→ EXERCISE AIM:
Would you set down the lines running from the one that holds "brown rolling pin: 4 -> 8" to the final line of the listing, both included, exactly and with no others?

→ SOURCE RECORDS:
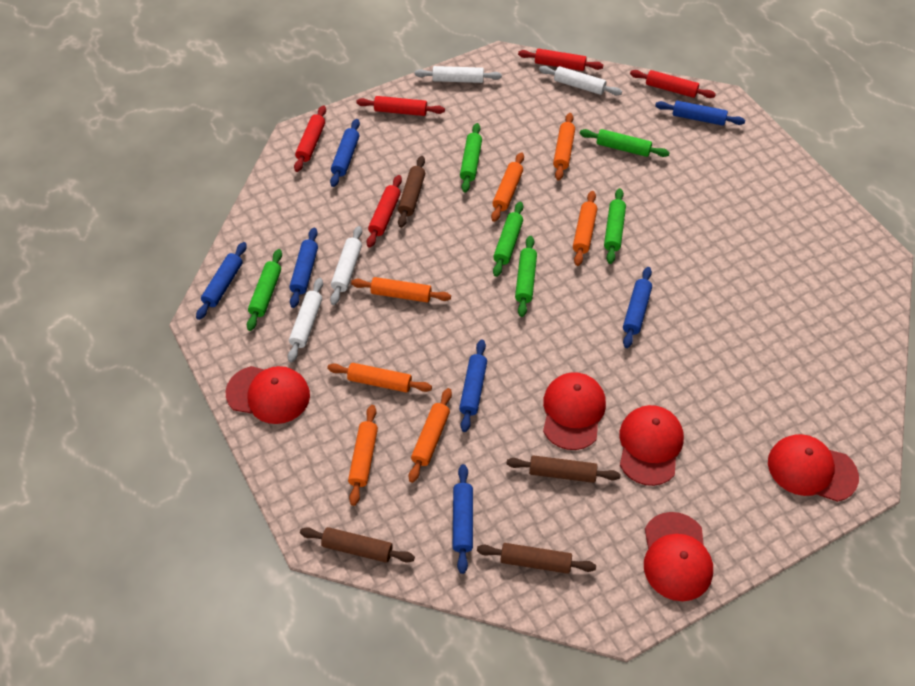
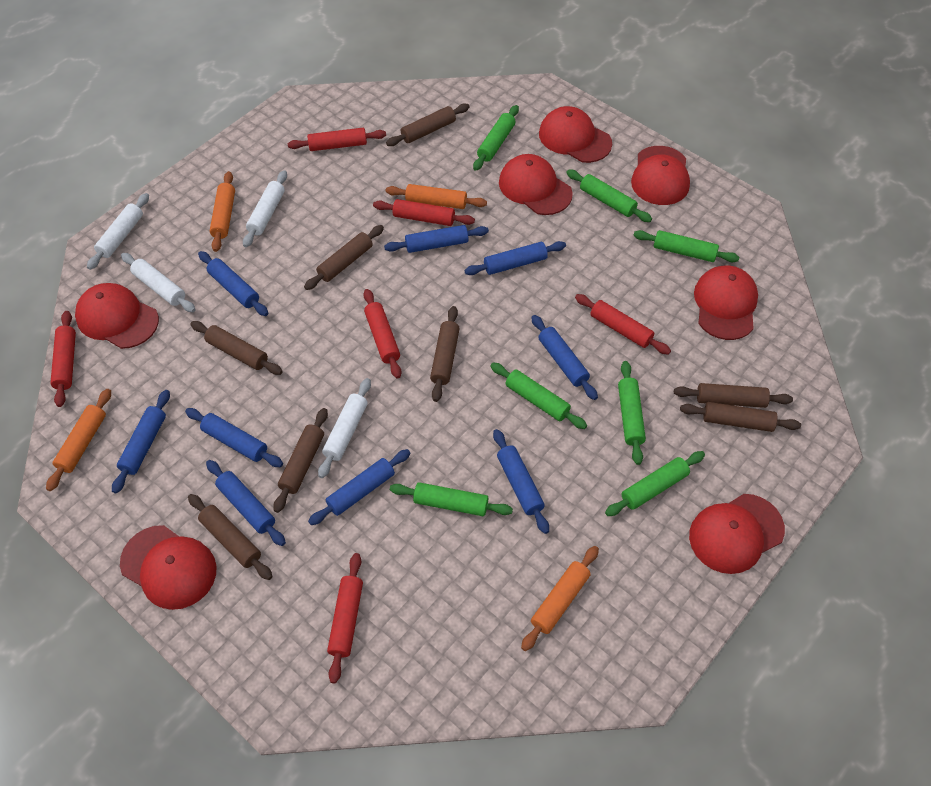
blue rolling pin: 7 -> 9
brown rolling pin: 4 -> 8
green rolling pin: 6 -> 7
orange rolling pin: 7 -> 4
red cap: 5 -> 7
red rolling pin: 5 -> 6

→ ANSWER SECTION:
brown rolling pin: 4 -> 8
green rolling pin: 6 -> 7
orange rolling pin: 7 -> 4
red cap: 5 -> 7
red rolling pin: 5 -> 6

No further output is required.